Colored object listings
━━━━━━━━━━
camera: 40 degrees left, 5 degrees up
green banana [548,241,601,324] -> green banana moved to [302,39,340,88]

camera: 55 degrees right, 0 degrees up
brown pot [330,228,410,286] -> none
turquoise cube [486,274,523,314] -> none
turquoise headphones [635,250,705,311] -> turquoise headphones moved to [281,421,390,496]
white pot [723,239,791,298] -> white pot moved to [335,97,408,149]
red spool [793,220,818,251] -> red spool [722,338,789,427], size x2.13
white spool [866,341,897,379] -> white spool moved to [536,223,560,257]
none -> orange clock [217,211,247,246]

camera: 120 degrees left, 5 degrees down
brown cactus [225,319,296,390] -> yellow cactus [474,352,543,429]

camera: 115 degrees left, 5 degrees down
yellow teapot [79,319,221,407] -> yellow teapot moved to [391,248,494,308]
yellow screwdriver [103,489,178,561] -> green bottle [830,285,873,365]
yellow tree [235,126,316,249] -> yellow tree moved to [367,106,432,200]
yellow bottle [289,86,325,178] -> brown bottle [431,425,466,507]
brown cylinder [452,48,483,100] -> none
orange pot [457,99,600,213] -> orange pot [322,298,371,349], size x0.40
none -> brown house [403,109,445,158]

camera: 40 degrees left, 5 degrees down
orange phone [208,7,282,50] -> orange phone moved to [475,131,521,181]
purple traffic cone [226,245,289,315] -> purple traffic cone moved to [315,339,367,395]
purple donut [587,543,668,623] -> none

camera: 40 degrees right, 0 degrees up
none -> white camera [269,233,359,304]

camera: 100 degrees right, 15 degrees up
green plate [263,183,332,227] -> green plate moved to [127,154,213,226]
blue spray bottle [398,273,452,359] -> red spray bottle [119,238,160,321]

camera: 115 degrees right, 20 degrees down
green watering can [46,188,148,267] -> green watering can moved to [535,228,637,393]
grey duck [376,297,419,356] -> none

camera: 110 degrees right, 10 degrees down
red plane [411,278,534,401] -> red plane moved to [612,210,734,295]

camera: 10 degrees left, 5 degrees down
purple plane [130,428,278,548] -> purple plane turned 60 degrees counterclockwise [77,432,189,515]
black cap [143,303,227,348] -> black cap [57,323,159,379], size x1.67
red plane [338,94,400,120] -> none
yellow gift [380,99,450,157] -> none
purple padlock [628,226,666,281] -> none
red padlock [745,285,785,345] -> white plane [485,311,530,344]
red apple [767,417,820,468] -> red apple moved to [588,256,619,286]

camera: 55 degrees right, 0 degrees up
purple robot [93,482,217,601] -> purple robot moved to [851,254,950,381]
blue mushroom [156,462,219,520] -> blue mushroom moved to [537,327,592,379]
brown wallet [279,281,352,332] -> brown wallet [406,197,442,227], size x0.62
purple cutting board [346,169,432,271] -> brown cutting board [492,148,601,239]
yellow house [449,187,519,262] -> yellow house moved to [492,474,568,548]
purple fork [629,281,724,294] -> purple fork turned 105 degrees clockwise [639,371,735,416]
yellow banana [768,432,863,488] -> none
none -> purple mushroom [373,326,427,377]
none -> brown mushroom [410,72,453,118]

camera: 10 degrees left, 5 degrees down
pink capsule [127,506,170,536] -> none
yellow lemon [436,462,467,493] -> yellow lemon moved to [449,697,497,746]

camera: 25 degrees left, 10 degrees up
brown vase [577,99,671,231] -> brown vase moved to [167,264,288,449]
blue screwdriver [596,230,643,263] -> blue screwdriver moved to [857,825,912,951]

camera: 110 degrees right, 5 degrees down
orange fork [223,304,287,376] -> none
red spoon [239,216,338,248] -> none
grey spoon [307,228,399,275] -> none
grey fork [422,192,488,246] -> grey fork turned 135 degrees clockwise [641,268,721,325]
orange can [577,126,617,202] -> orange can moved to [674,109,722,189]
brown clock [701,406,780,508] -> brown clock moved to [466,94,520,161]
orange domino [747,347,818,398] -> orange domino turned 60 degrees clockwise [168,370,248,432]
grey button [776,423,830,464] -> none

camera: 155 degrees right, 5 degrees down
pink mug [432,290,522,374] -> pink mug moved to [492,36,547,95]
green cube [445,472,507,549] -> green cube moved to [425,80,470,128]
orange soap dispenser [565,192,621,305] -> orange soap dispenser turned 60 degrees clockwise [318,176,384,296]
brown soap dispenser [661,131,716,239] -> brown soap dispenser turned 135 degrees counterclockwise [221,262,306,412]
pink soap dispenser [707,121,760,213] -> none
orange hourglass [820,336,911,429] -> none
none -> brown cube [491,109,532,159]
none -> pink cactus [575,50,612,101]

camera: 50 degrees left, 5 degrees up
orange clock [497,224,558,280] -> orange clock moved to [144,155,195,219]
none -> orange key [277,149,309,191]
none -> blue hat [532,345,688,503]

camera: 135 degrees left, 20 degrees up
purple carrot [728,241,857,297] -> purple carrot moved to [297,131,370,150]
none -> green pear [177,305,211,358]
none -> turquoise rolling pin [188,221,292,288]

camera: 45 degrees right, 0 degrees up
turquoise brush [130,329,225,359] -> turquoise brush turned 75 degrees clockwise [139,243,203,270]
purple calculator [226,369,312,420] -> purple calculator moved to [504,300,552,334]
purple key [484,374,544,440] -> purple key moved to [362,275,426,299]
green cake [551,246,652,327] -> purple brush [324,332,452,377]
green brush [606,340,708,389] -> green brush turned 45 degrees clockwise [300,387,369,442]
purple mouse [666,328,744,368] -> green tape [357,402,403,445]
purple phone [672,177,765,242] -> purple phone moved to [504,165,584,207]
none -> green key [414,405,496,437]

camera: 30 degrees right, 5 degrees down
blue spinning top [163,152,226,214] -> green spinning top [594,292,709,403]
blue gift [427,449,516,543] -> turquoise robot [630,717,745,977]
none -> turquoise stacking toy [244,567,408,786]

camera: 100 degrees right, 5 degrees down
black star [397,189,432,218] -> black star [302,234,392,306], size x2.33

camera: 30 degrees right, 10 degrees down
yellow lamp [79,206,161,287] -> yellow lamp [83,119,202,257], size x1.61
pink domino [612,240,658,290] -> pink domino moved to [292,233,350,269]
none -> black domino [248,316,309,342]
━━━━━━━━━━
◆ Activity ◆
Retype exactly the lines from the start of the entries through the one with "none -> orange clock [217,211,247,246]"; include both ends.

◆ Exercise answer ◆
camera: 40 degrees left, 5 degrees up
green banana [548,241,601,324] -> green banana moved to [302,39,340,88]

camera: 55 degrees right, 0 degrees up
brown pot [330,228,410,286] -> none
turquoise cube [486,274,523,314] -> none
turquoise headphones [635,250,705,311] -> turquoise headphones moved to [281,421,390,496]
white pot [723,239,791,298] -> white pot moved to [335,97,408,149]
red spool [793,220,818,251] -> red spool [722,338,789,427], size x2.13
white spool [866,341,897,379] -> white spool moved to [536,223,560,257]
none -> orange clock [217,211,247,246]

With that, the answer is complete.